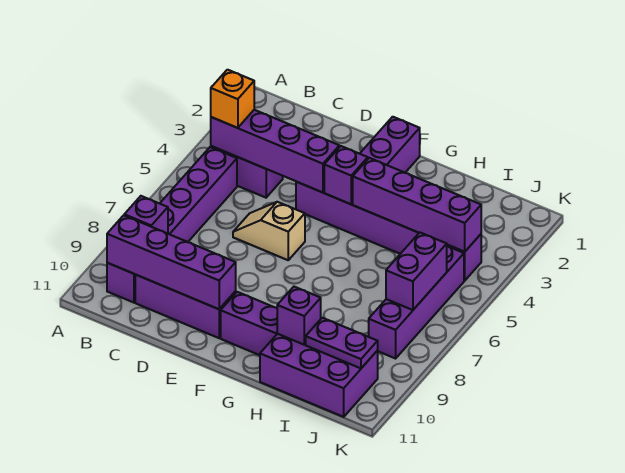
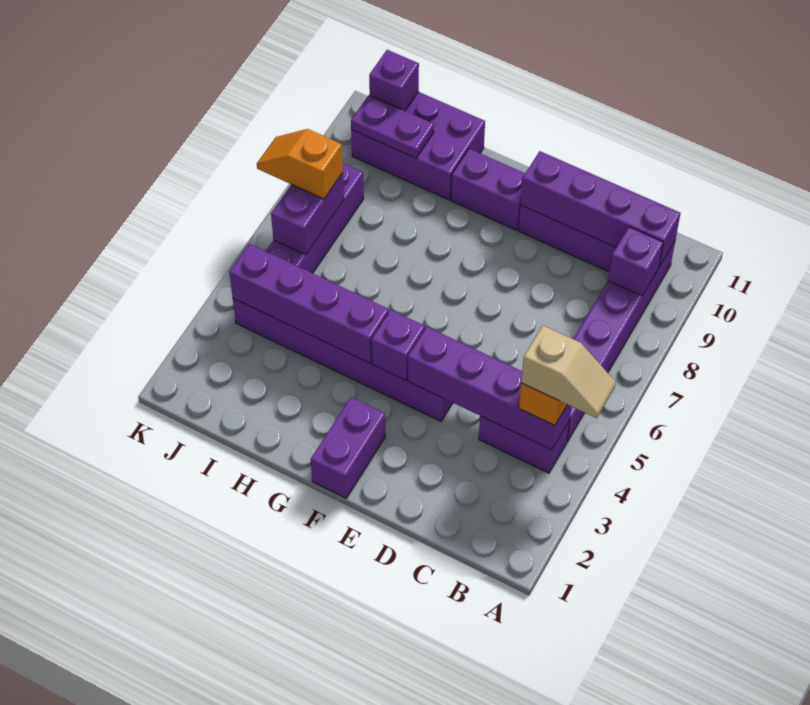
tan slope D6:E6 level 1 top E -> tan slope A4:B4 level 4 top B
purple brick H10 level 2 -> purple brick J11 level 2
none -> orange slope J7:K7 level 3 top J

_ _ _ _ _

# WORK REQUEST:
Copy the lines from the one with "purple brick H10" through the last line of the material above, exactly as they are and with no others.

# ANSWER FOR THIS EXERCISE:
purple brick H10 level 2 -> purple brick J11 level 2
none -> orange slope J7:K7 level 3 top J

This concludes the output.